#### SUPPLIED DATA
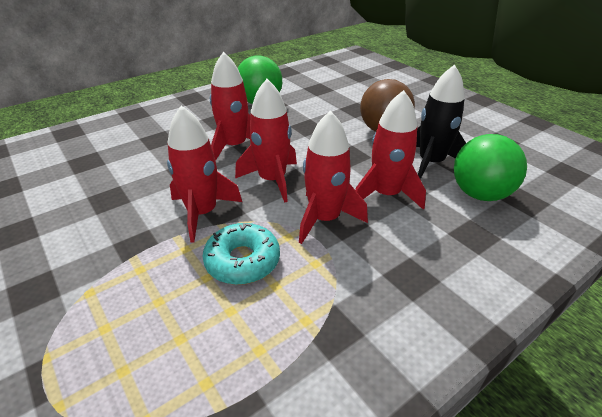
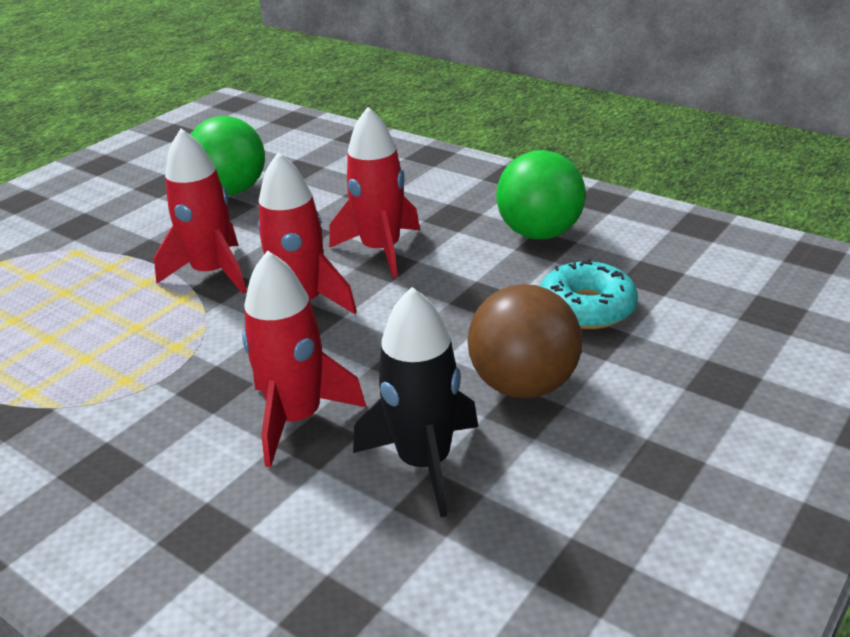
camera: 75 degrees right, 5 degrees down
turquoise donut [203,223,280,285] -> turquoise donut moved to [540,259,638,329]
red rocket [299,110,368,244] -> none
green ball [454,134,527,201] -> green ball moved to [190,116,265,195]

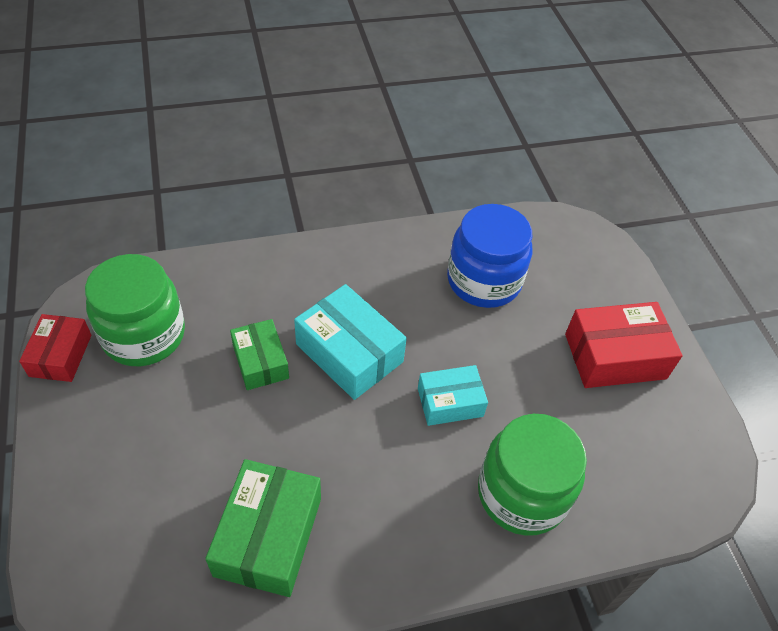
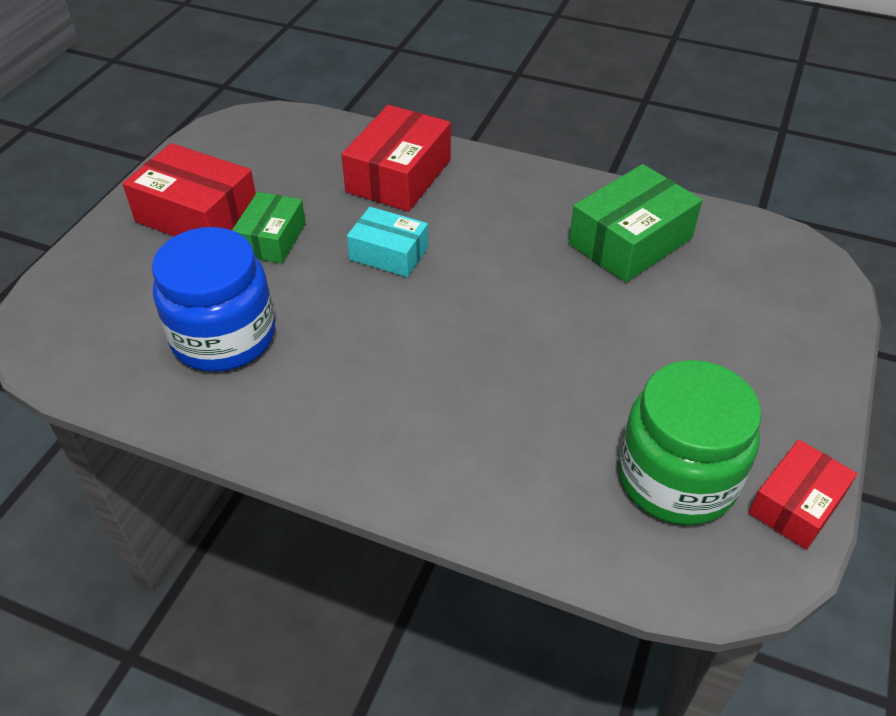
camera: 140 degrees left, 5 degrees down
green box [230,319,289,390] -> green box moved to [232,192,306,264]
turquoise box [294,284,407,400] -> none
green jar [478,414,587,536] -> red box [341,105,451,211]

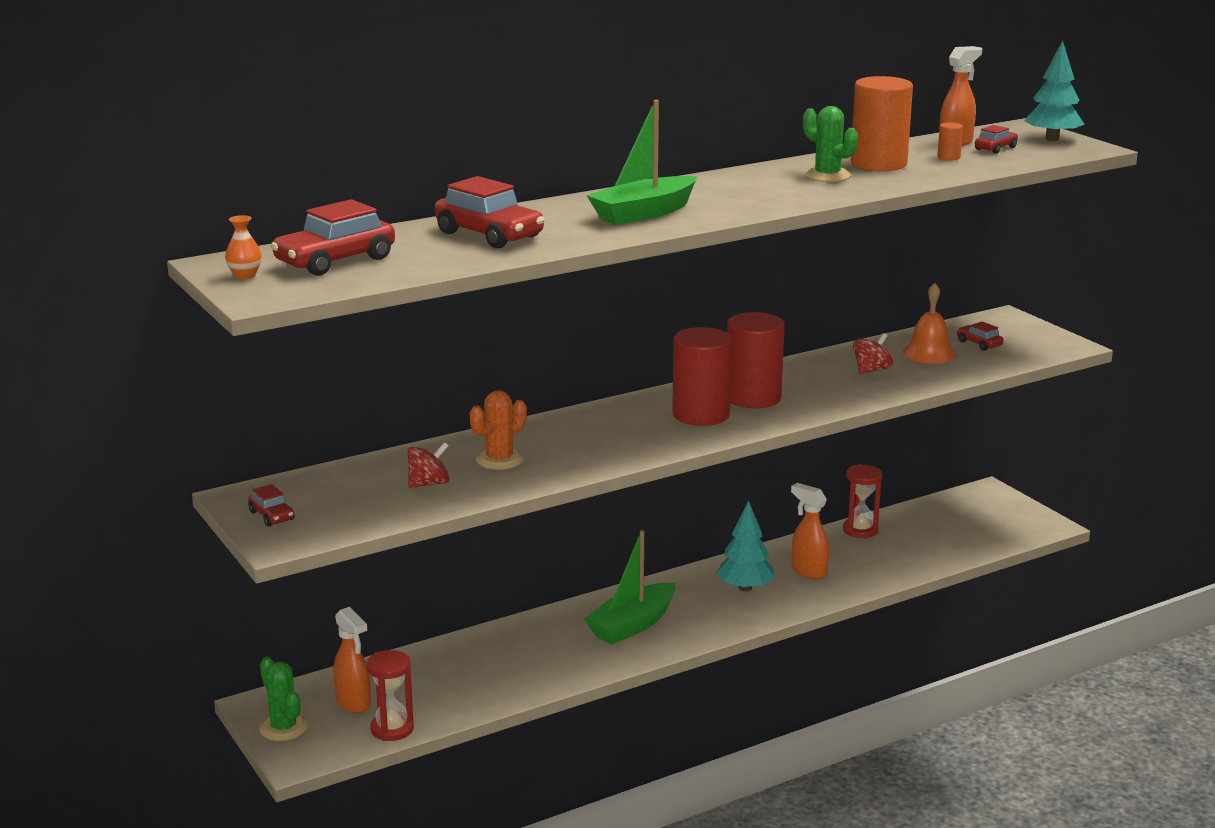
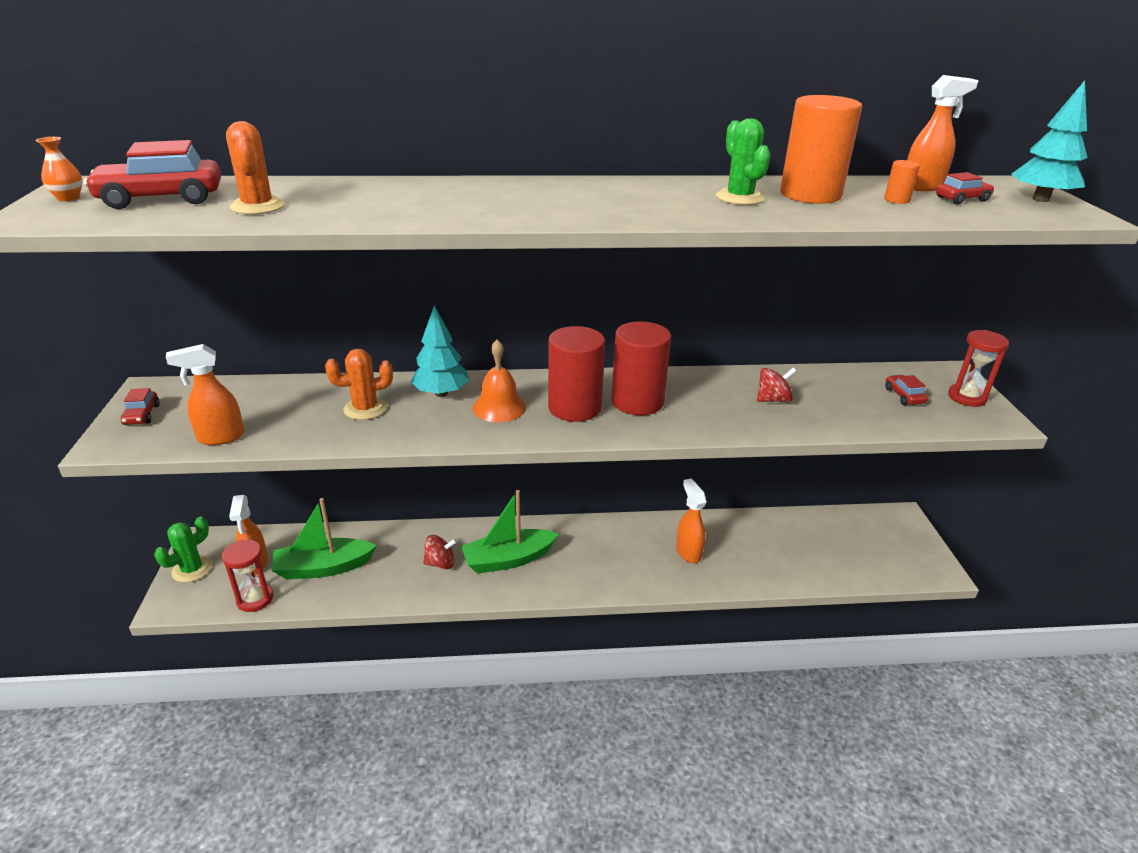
camera: 25 degrees right, 10 degrees up
green cactus [259,657,308,741] -> green cactus turned 45 degrees clockwise [154,517,212,583]
red spinning top [407,442,449,488] -> red spinning top moved to [423,535,457,569]
red car [435,176,545,248] -> none
green boat [586,100,697,225] -> green boat moved to [271,498,377,580]
turquoise tree [716,500,775,592] -> turquoise tree moved to [410,306,469,397]
red hourglass [843,464,882,538] -> red hourglass moved to [948,330,1009,407]
orange bell [903,283,956,364] -> orange bell moved to [473,339,526,422]
none -> orange spray bottle [166,344,245,445]
none -> orange cactus [226,121,285,215]

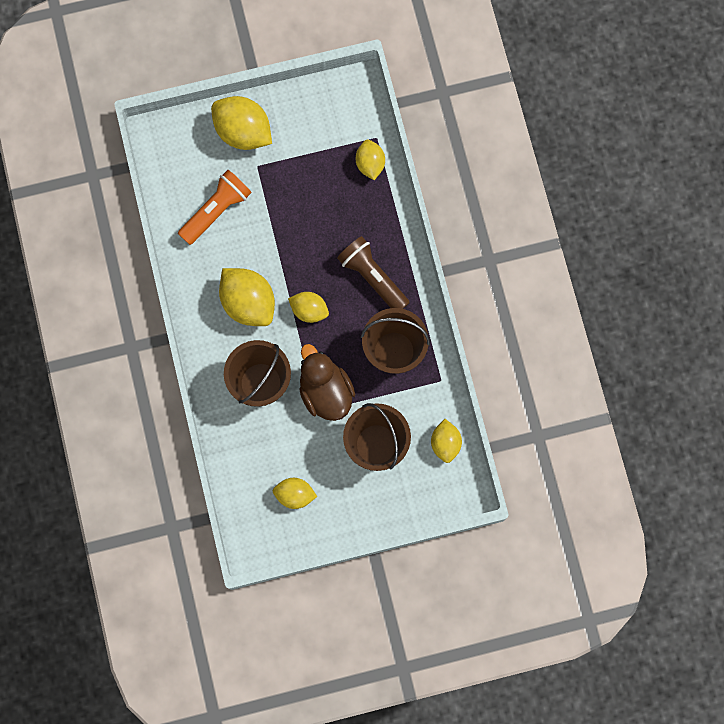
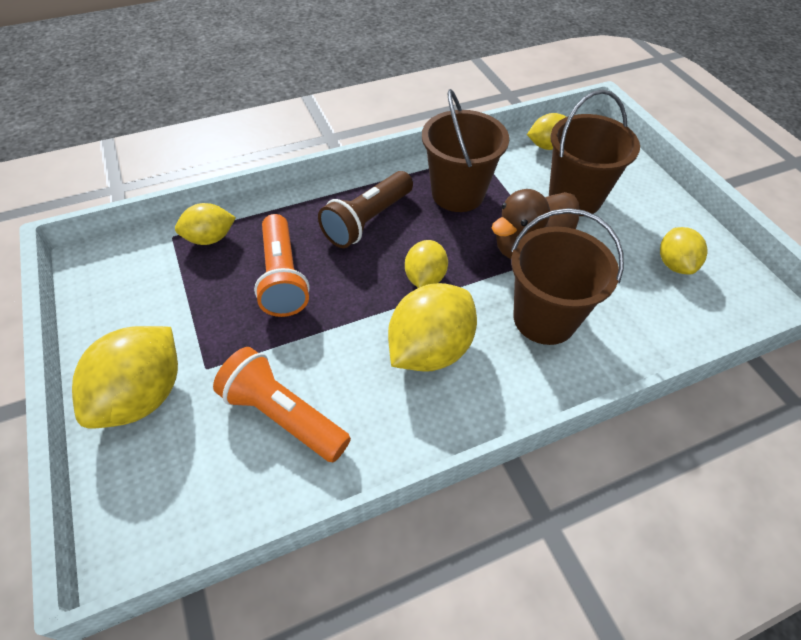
camera: 100 degrees left, 25 degrees down
none -> orange flashlight [254,214,310,317]

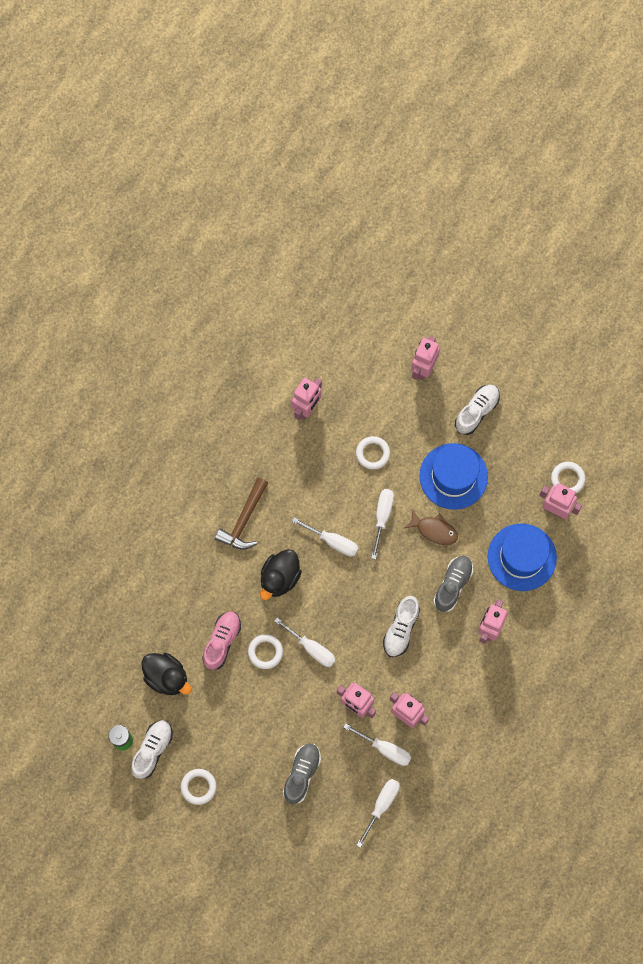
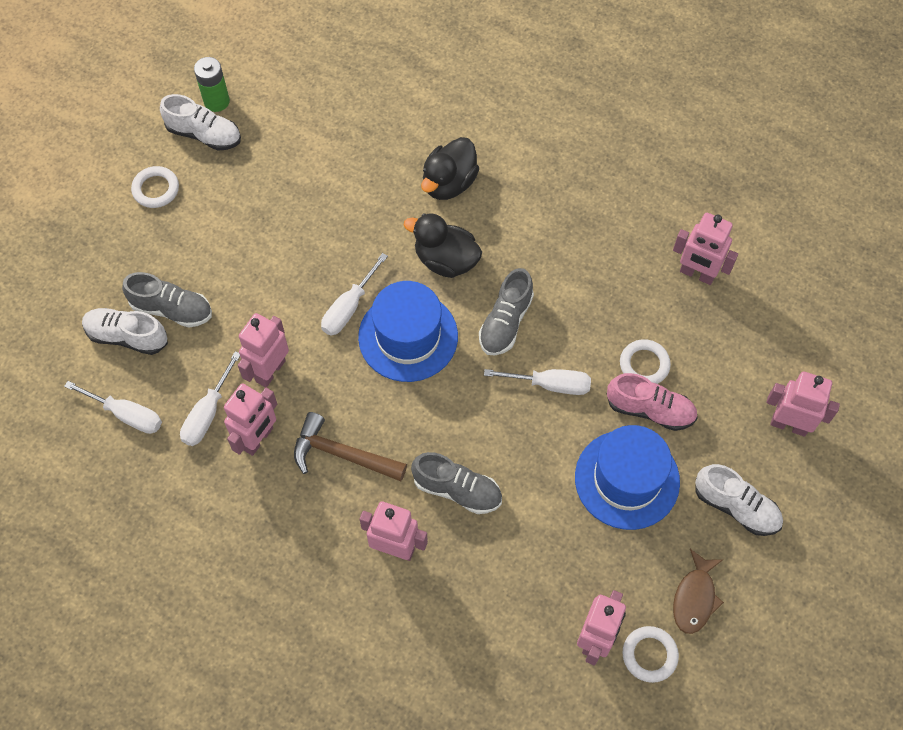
camera: 85 degrees right, 10 degrees down
black duck [141,653,192,695] -> black duck moved to [421,137,479,200]
pink shoe [202,612,241,670] -> pink shoe moved to [607,373,698,431]
brown hammer [215,477,268,550] -> brown hammer moved to [294,412,407,481]
white ring [248,634,283,669] -> none
white screwdriver [292,518,358,557] -> grey shoe [479,268,534,356]
white shoe [383,596,420,657] -> white shoe moved to [82,308,168,355]
brown fish [404,509,458,545] -> brown fish moved to [673,549,724,634]
blue hat [488,523,557,591] -> blue hat moved to [358,281,458,382]

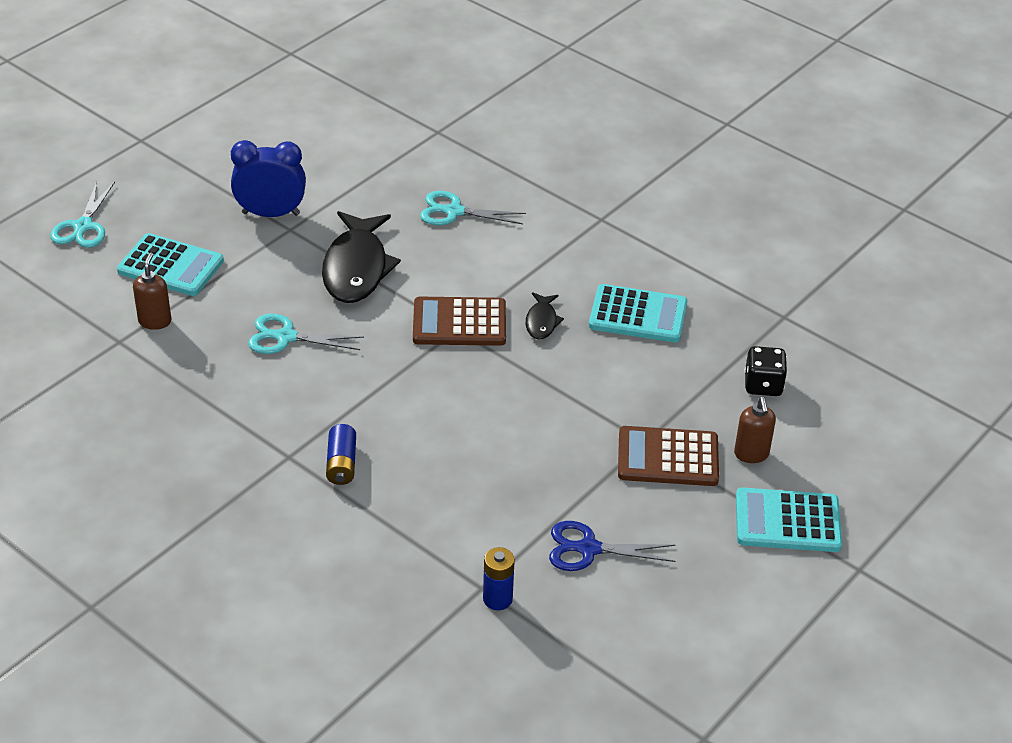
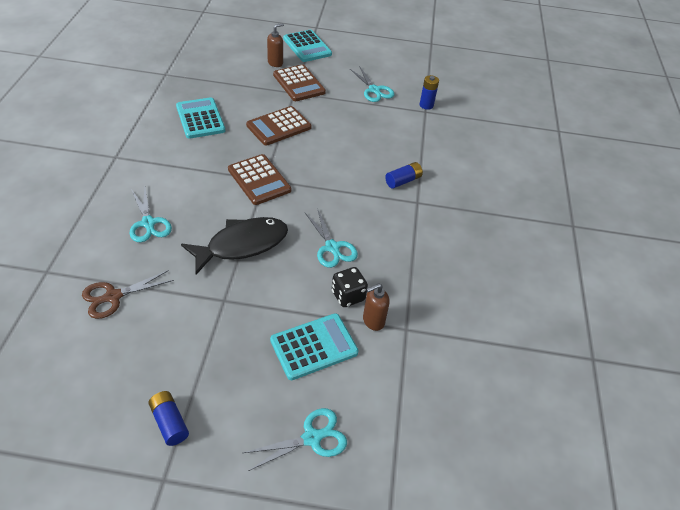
camera: 125 degrees left, 5 degrees up
turquoise calculator [117,233,224,296] -> turquoise calculator turned 75 degrees clockwise [270,313,359,380]
blue clock [231,140,306,217] -> none
black fish [526,292,564,340] -> none
blue scissors [549,521,676,571] -> turquoise scissors [350,66,395,102]
black dice [744,346,787,396] -> black dice moved to [332,267,368,307]
none -> brown scissors [82,270,174,319]
none -> blue battery [148,391,189,446]
none -> brown calculator [246,106,312,146]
########
[ABOUT THIS TASK] Wherever the word "scissors" appears in the records above, copy that line.

[RESPONSE FOR THIS EXERCISE]
blue scissors [549,521,676,571] -> turquoise scissors [350,66,395,102]
none -> brown scissors [82,270,174,319]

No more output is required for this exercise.